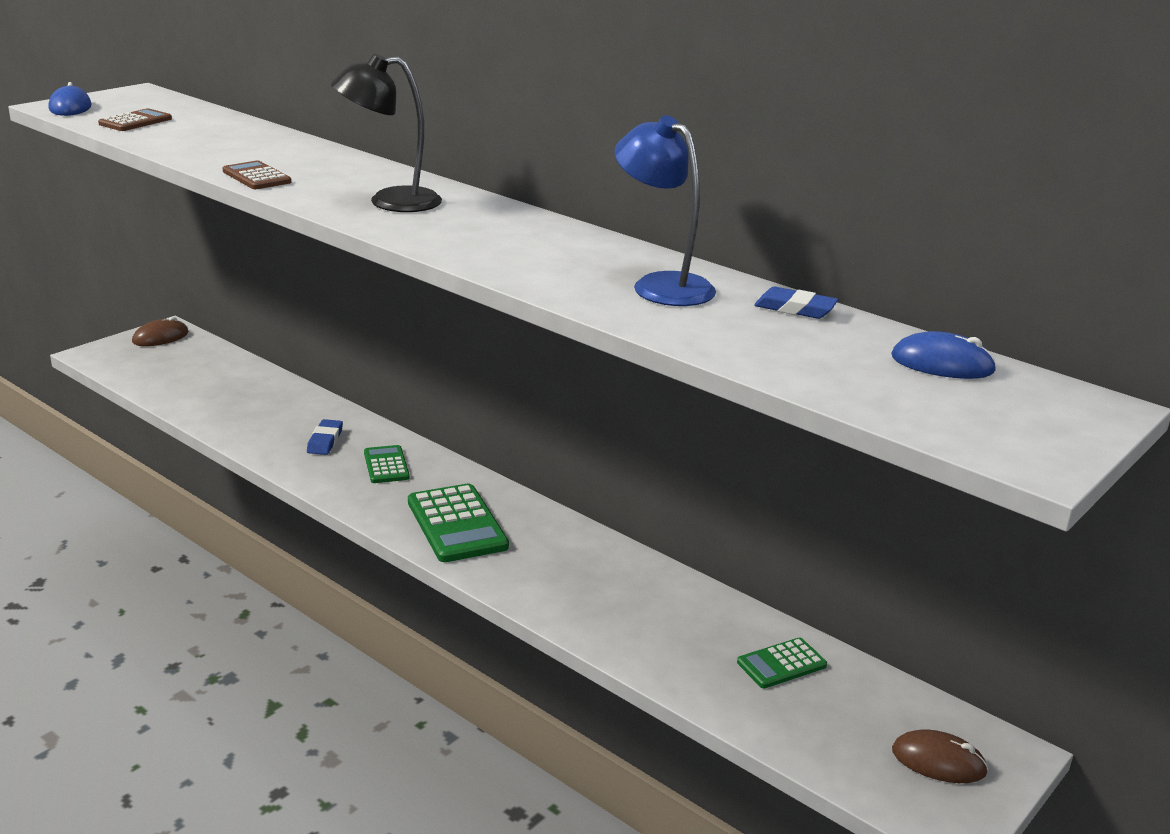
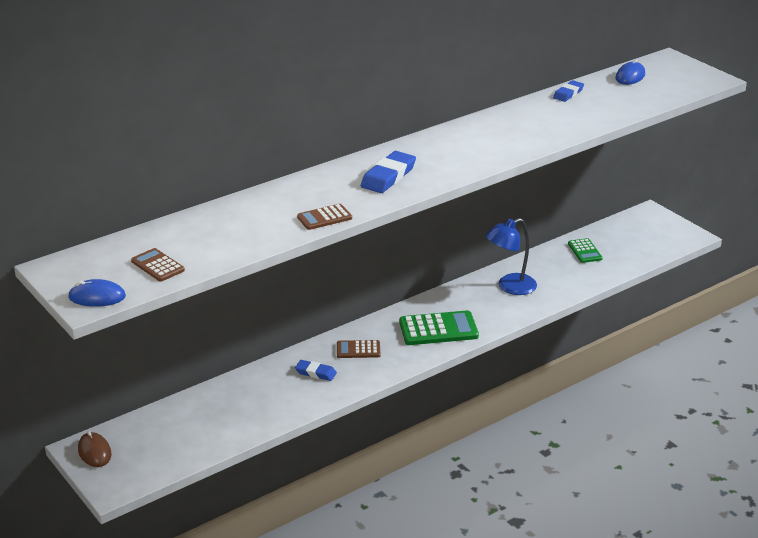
camera: 75 degrees left, 5 degrees up
(386, 465) = (358, 350): green calculator -> brown calculator
(390, 202) = (388, 176): black lamp -> blue eraser
(661, 285) = (536, 118): blue lamp -> blue lamp (510, 287)
(938, 761) = (654, 229): brown mouse -> none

◇ ◇ ◇ ◇ ◇

▶ [Task to carry out]:
Would you write out all of the records exactly, omitting the pictures?

▶ [Reply]:
camera: 75 degrees left, 5 degrees up
(386, 465) = (358, 350): green calculator -> brown calculator
(390, 202) = (388, 176): black lamp -> blue eraser
(661, 285) = (536, 118): blue lamp -> blue lamp (510, 287)
(938, 761) = (654, 229): brown mouse -> none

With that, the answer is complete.